## Start LISTED RECORDS

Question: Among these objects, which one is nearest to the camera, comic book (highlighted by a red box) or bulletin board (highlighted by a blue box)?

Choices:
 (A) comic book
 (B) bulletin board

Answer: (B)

## End LISTED RECORDS

* [WHAT IS NEEDED] Copy out the listing above line for line, keeping every word, mark, and blank line unchanged.

* [EXERCISE ANSWER]
Question: Among these objects, which one is nearest to the camera, comic book (highlighted by a red box) or bulletin board (highlighted by a blue box)?

Choices:
 (A) comic book
 (B) bulletin board

Answer: (B)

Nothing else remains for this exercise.